##### AVAILABLE RECORDS #####

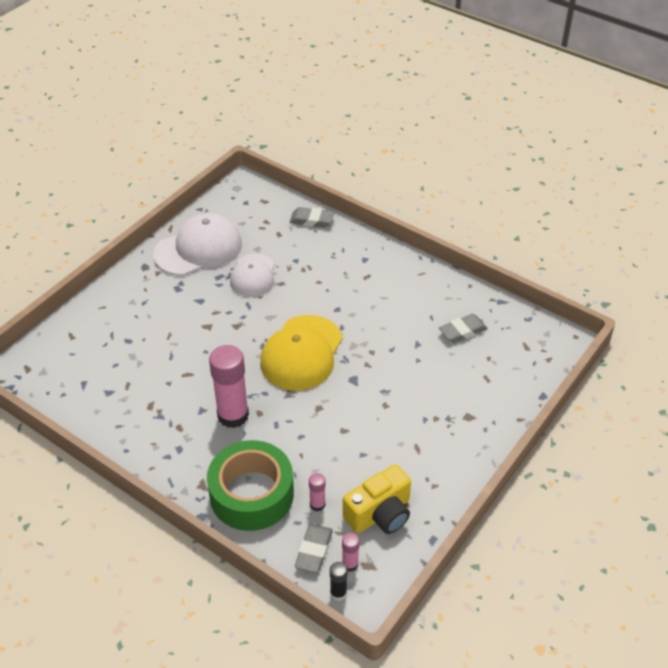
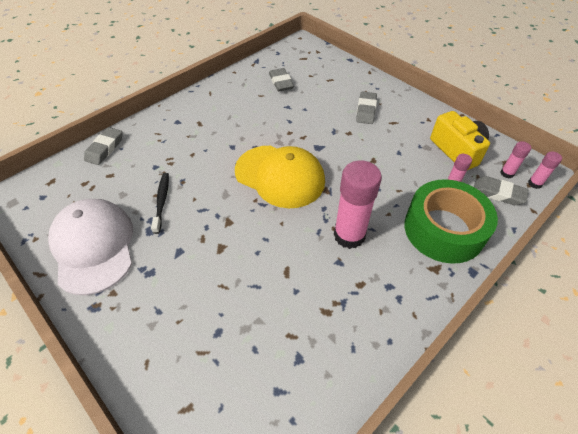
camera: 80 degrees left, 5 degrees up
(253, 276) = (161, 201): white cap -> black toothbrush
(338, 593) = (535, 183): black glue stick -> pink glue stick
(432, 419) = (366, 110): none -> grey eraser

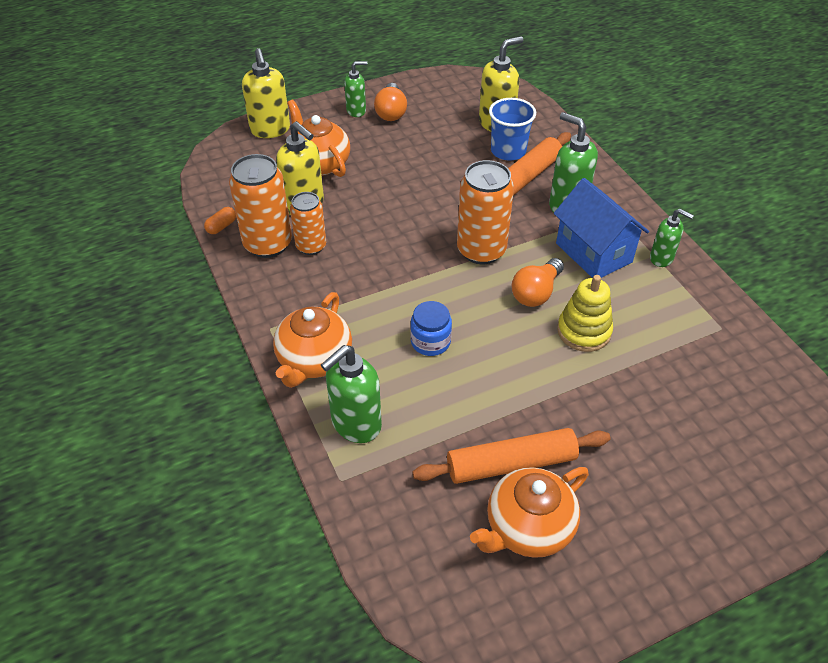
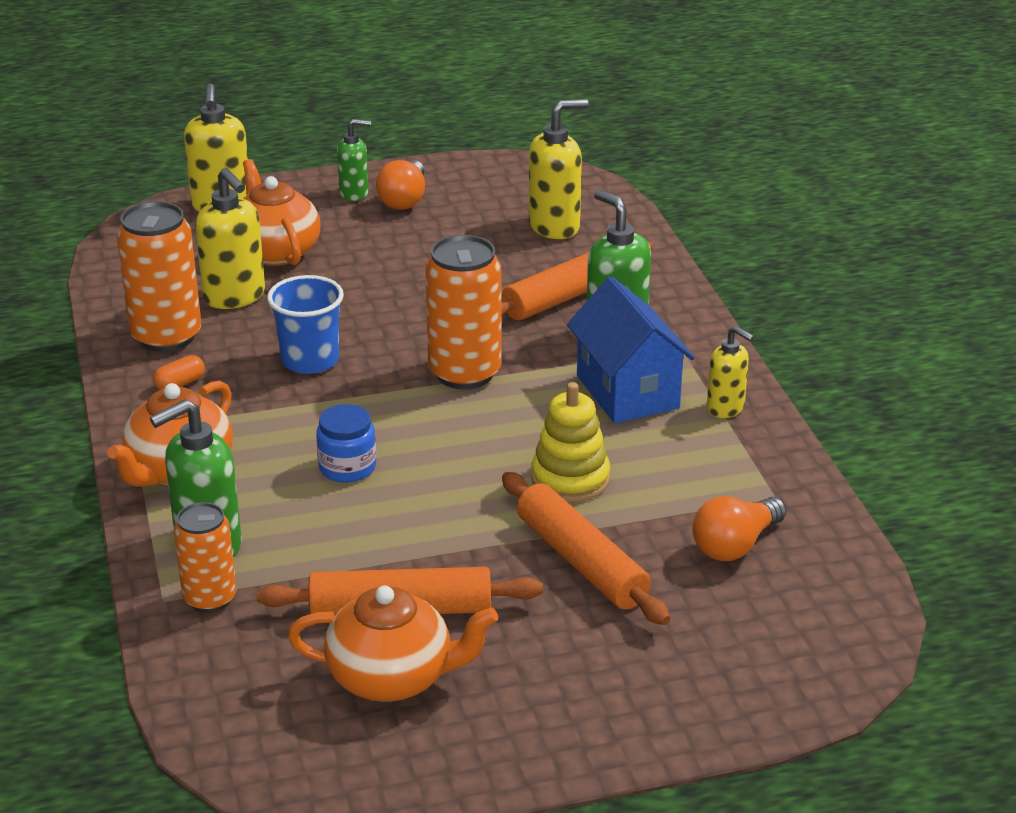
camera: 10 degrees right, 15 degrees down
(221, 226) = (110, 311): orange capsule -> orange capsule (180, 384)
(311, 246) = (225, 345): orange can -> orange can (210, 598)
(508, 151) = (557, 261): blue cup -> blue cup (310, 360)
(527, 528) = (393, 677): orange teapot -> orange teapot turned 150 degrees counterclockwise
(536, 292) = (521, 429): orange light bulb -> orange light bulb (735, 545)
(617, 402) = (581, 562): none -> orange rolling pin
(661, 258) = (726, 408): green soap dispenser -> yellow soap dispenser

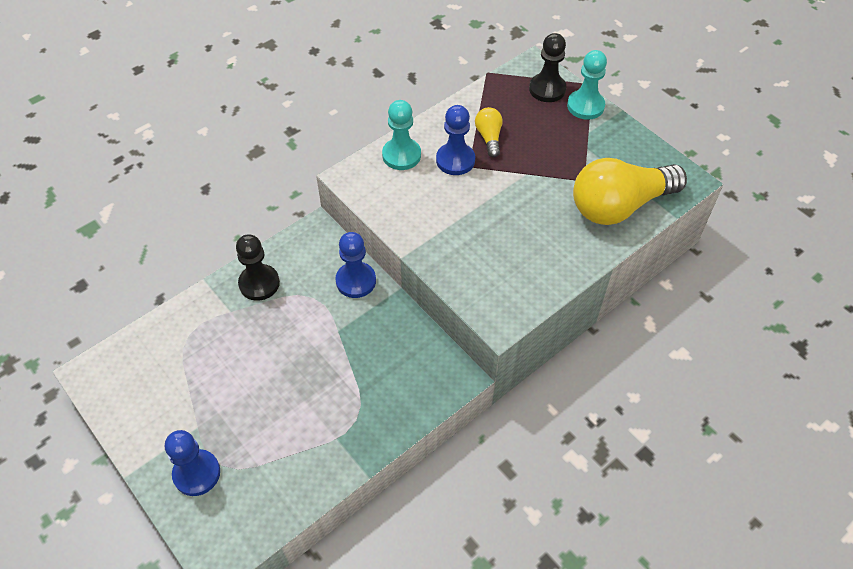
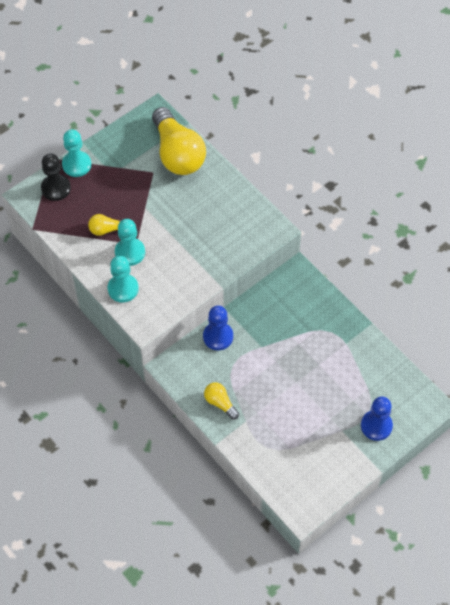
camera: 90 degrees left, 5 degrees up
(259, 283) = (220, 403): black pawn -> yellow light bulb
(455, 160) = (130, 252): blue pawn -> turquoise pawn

#####
##### AVAILABLE RECORDS #####

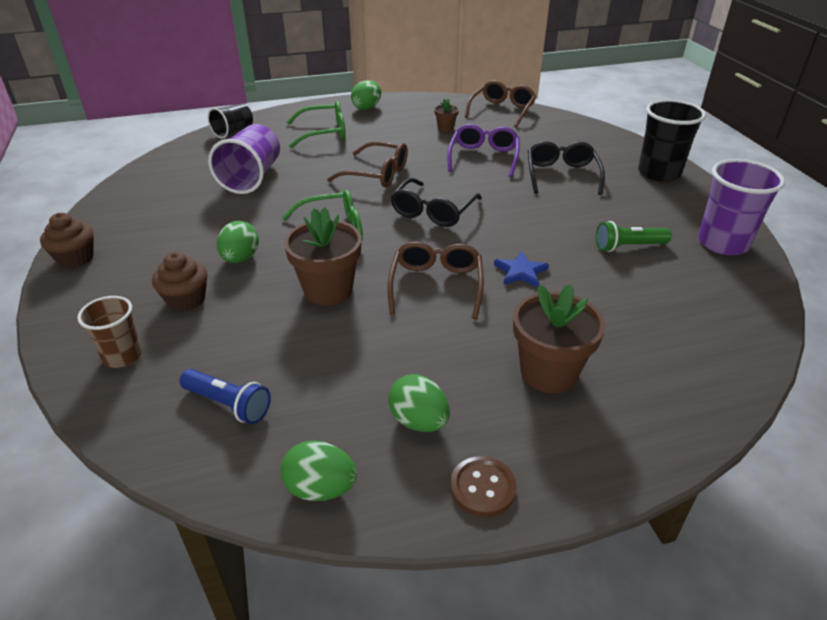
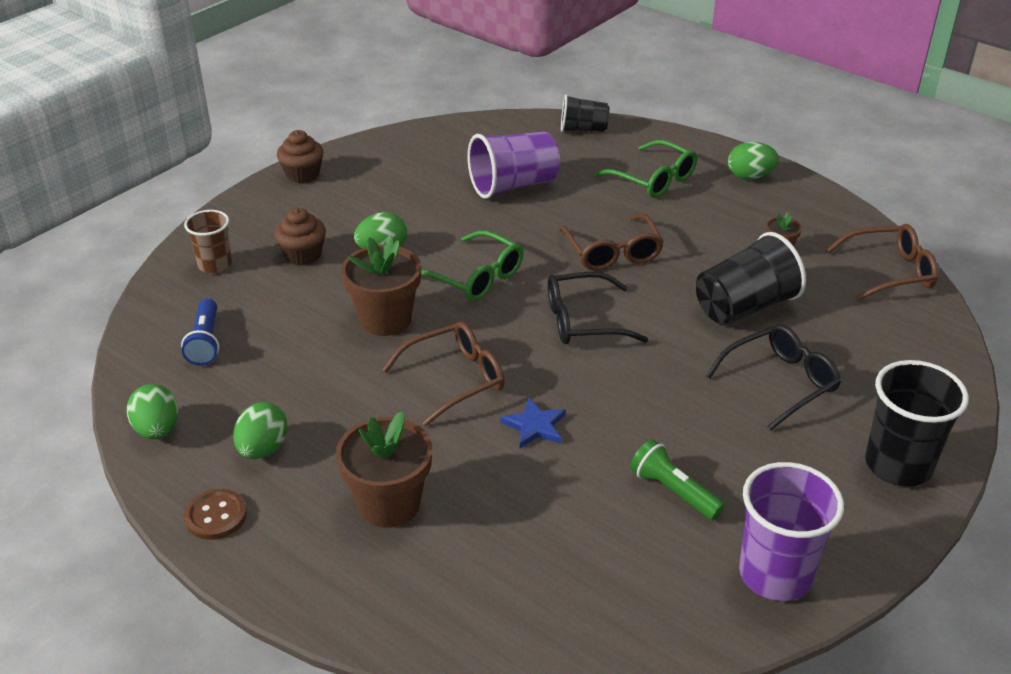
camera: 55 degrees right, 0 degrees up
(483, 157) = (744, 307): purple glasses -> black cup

#####
##### AVAILABLE RECORDS #####

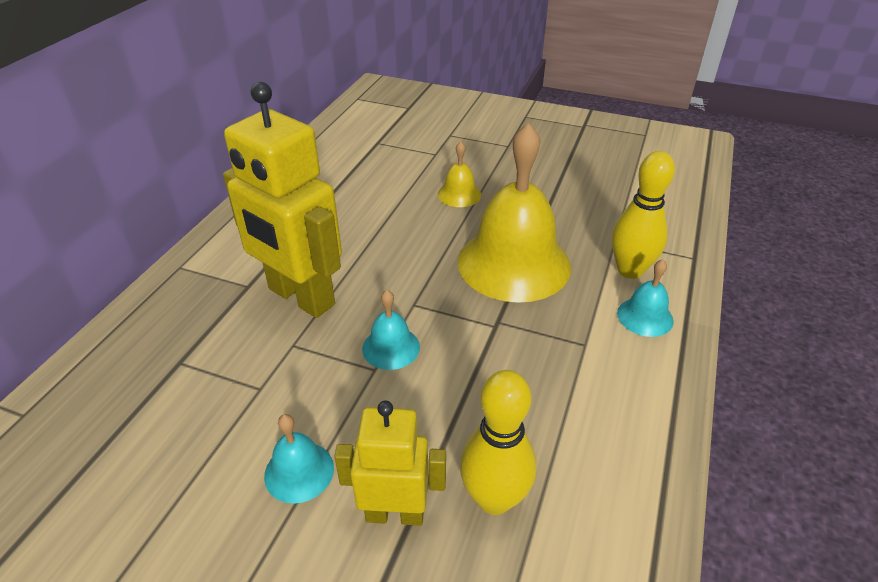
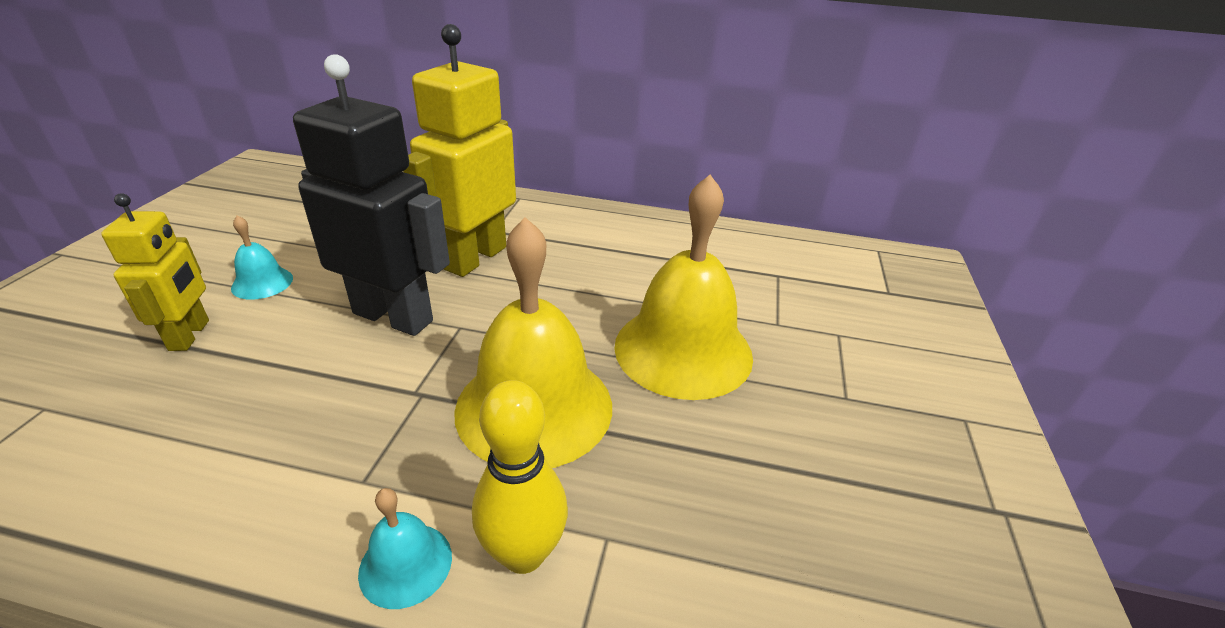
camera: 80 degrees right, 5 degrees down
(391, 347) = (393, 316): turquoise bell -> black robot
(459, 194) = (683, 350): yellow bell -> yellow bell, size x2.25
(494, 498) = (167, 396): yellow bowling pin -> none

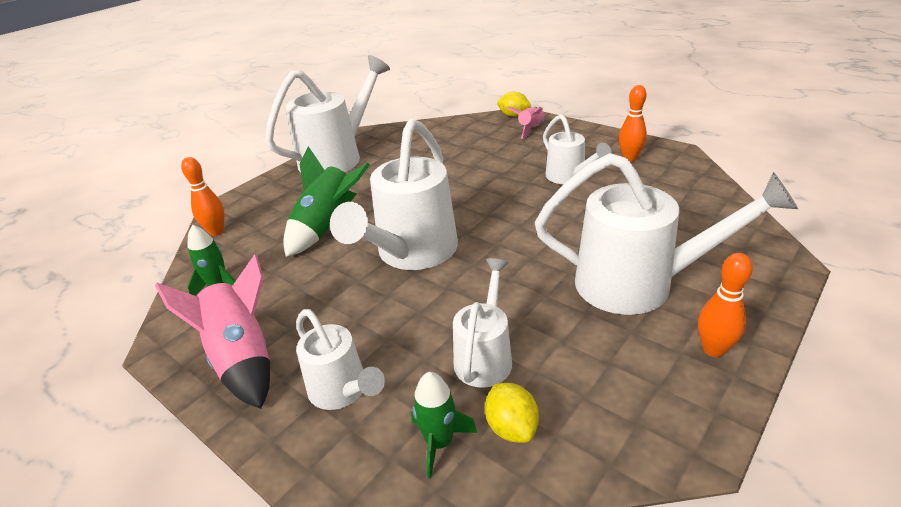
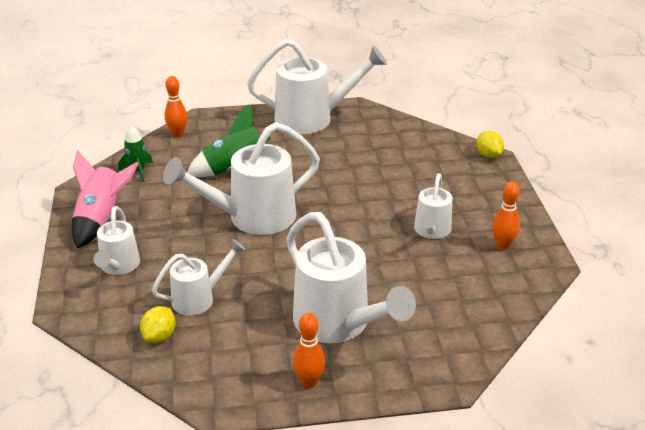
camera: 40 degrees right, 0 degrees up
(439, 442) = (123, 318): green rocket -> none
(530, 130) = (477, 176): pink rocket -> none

#####

BRIEF ->
After locating the line containing "camera: 80 degrees left, 5 degrees up" in the entries above, return it and every line after it exactly, ending at the line containing "(455, 160) = (130, 252): blue", without pictures.

SOLVED PROBLEM ->
camera: 80 degrees left, 5 degrees up
(253, 276) = (161, 201): white cap -> black toothbrush
(338, 593) = (535, 183): black glue stick -> pink glue stick
(432, 419) = (366, 110): none -> grey eraser

camera: 10 degrees right, 15 degrees down
(221, 226) = (110, 311): orange capsule -> orange capsule (180, 384)
(311, 246) = (225, 345): orange can -> orange can (210, 598)
(508, 151) = (557, 261): blue cup -> blue cup (310, 360)
(527, 528) = (393, 677): orange teapot -> orange teapot turned 150 degrees counterclockwise
(536, 292) = (521, 429): orange light bulb -> orange light bulb (735, 545)
(617, 402) = (581, 562): none -> orange rolling pin
(661, 258) = (726, 408): green soap dispenser -> yellow soap dispenser

camera: 90 degrees left, 5 degrees up
(259, 283) = (220, 403): black pawn -> yellow light bulb
(455, 160) = (130, 252): blue pawn -> turquoise pawn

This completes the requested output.